### WORK REQUEST:
Print the whole listing again exactly, keeping no pictures in it.

★ ★ ★

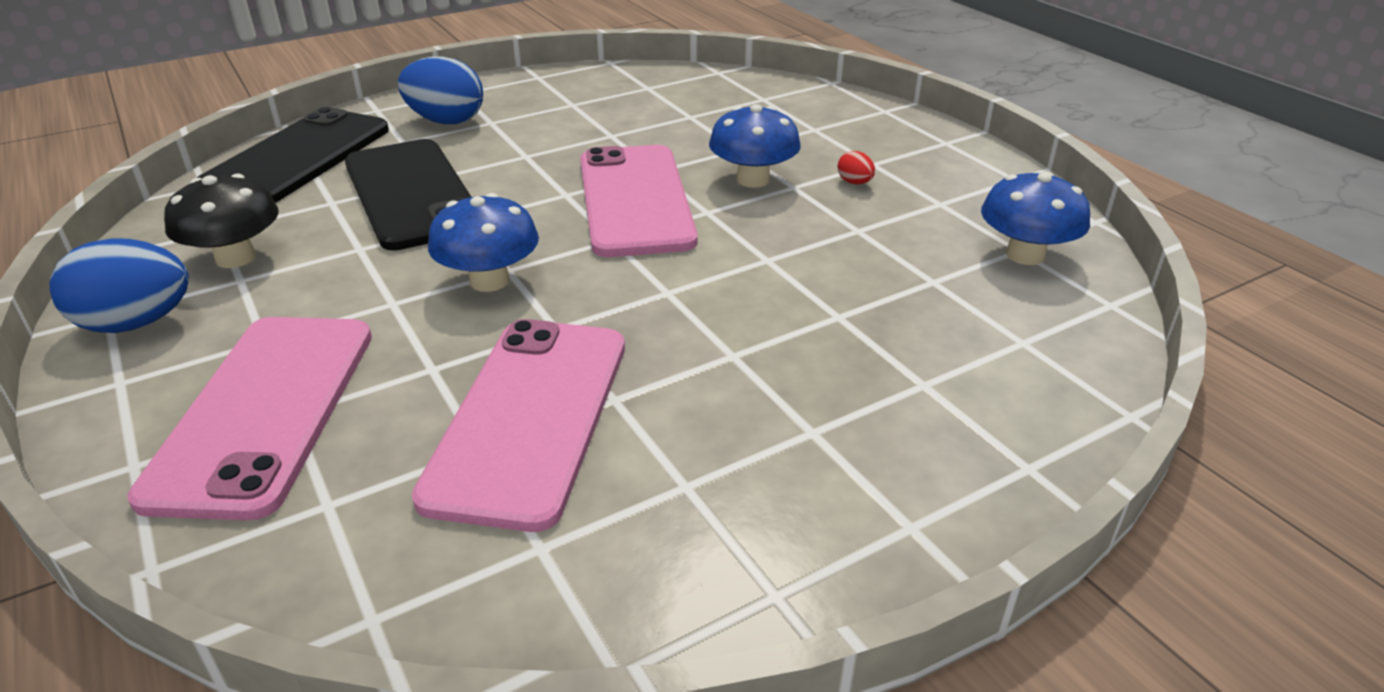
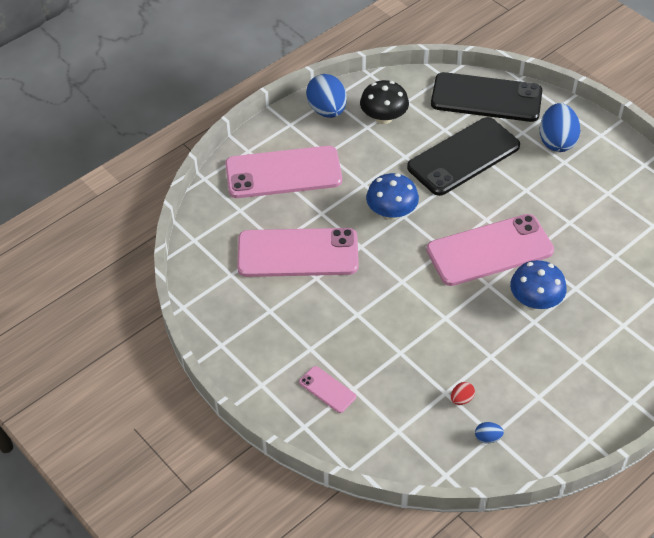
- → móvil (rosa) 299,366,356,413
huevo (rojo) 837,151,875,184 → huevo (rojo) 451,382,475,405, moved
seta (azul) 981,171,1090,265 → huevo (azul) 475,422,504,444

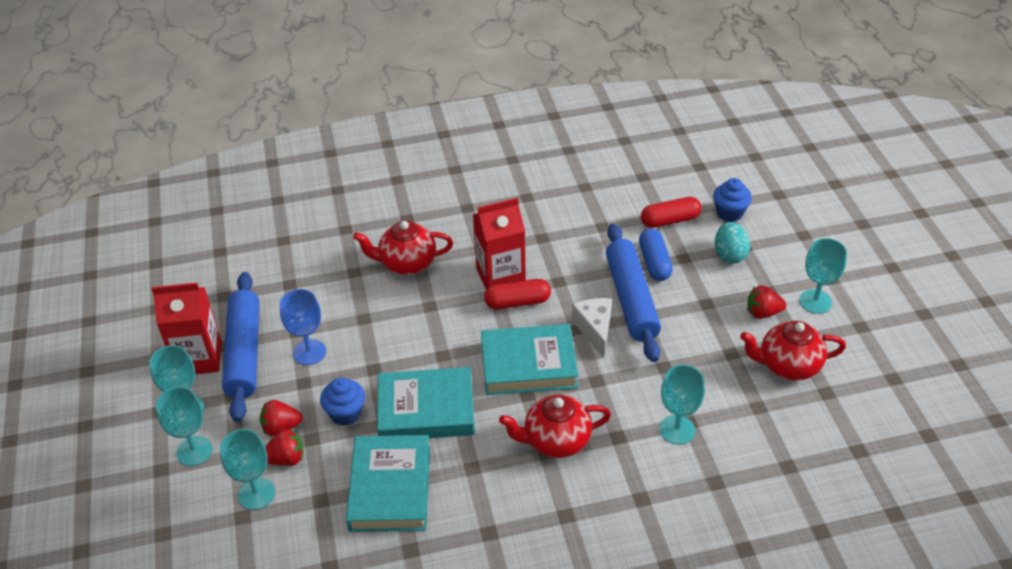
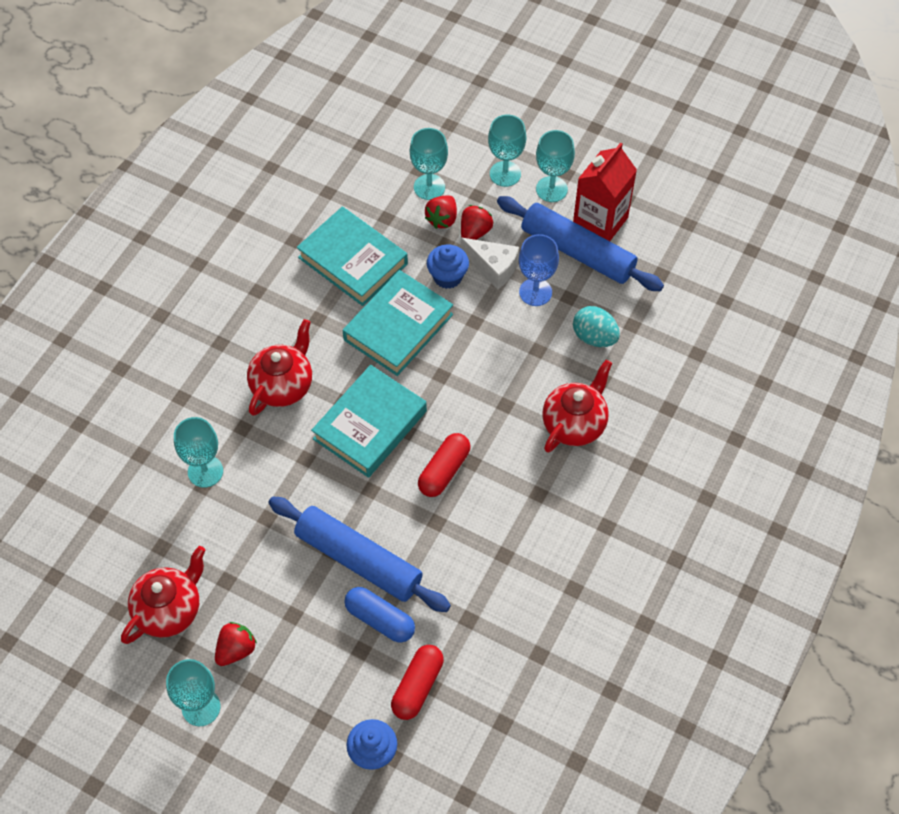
queso (blanco) 572,298,612,358 → queso (blanco) 461,238,519,290, moved
huevo (turquesa) 715,222,750,264 → huevo (turquesa) 573,306,620,347, moved
cartón de leche (rojo) 473,198,526,290 → -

★ ★ ★

### ANSWER TO THIS PROBLEM:
- → móvil (rosa) 299,366,356,413
huevo (rojo) 837,151,875,184 → huevo (rojo) 451,382,475,405, moved
seta (azul) 981,171,1090,265 → huevo (azul) 475,422,504,444

queso (blanco) 572,298,612,358 → queso (blanco) 461,238,519,290, moved
huevo (turquesa) 715,222,750,264 → huevo (turquesa) 573,306,620,347, moved
cartón de leche (rojo) 473,198,526,290 → -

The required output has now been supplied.